[Before-and-after scene images]
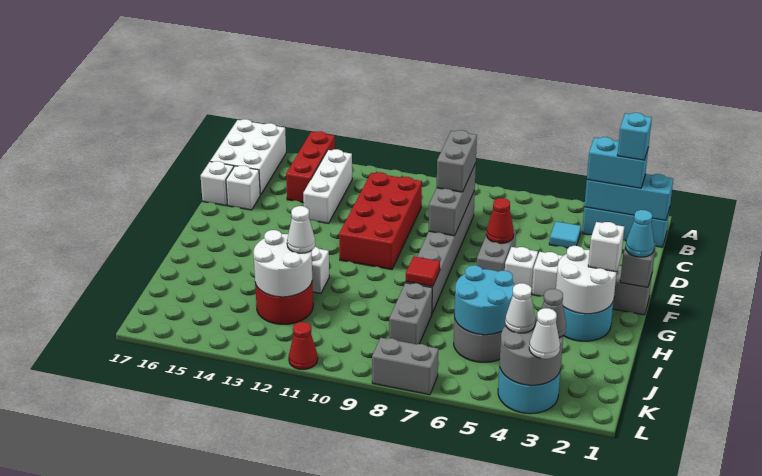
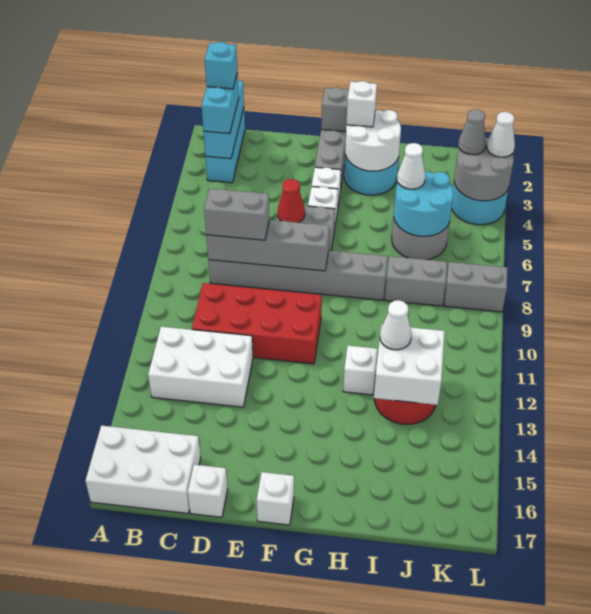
red brick A14:C14 level 1 -> none
white brick B13:D13 level 1 -> white brick B12:D13 level 1
cyan tile C4 level 1 -> none
grey brick C8:E8 level 2 -> grey brick C8:F8 level 2
white brick D16 level 1 -> white brick F17 level 1
cyan cone F1 level 3 -> none
red tile H8 level 2 -> none
white round brick I12:J13 level 2 -> white brick I12:J13 level 2
white cone K4 level 3 -> white cone I5 level 3
grey brick L7:L8 level 1 -> grey brick K8:L8 level 1
red cone L11 level 1 -> none

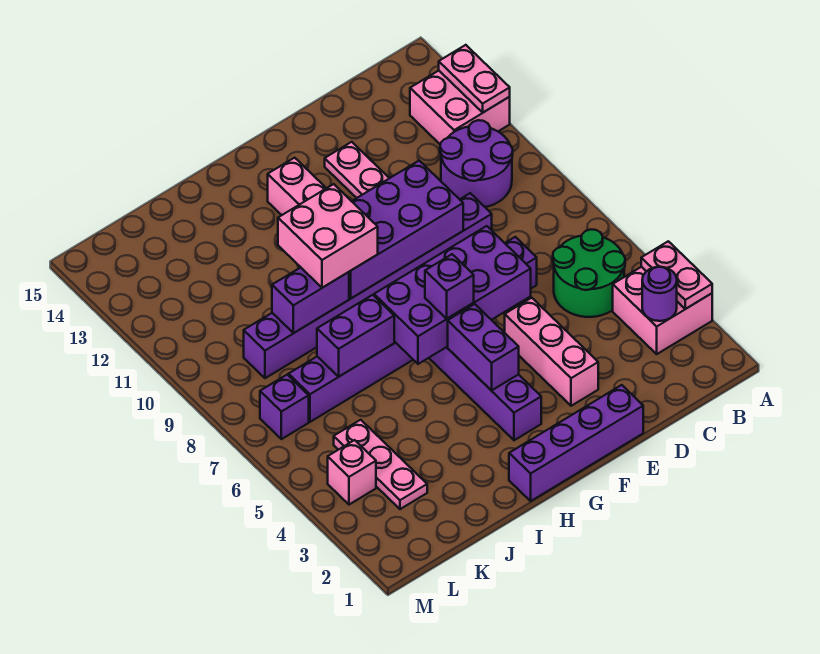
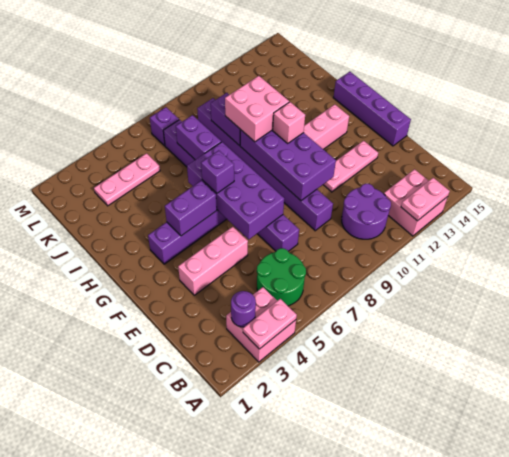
purple brick E1:H1 level 1 -> purple brick E15:H15 level 1
pink brick L4 level 1 -> pink brick G10 level 3

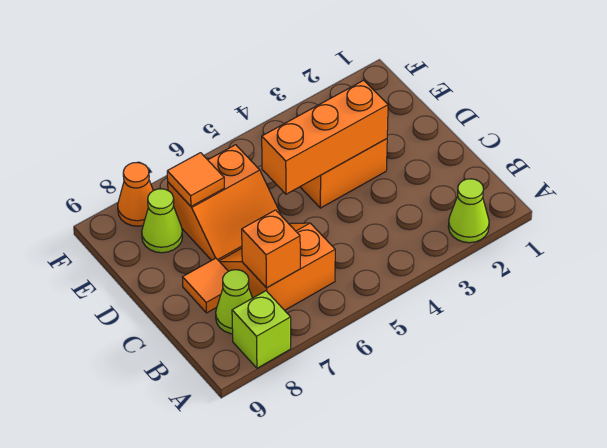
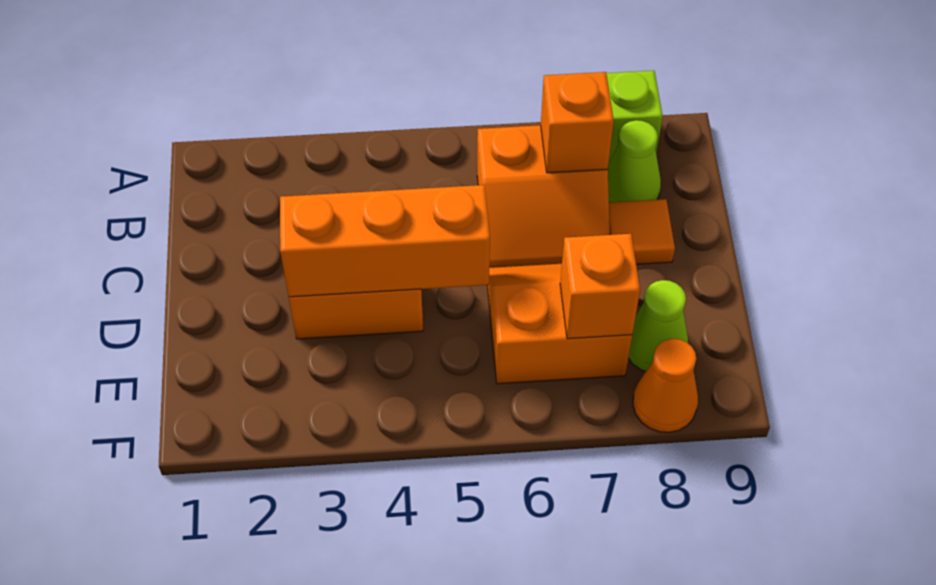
lime cone A2 level 1 -> none
orange tile E7 level 2 -> orange brick E7 level 2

**WHAT TO PRODUCE:** Among the entries above, how many lines hold the string "cone"? Give the number by itself.

**TASK SOLUTION:** 4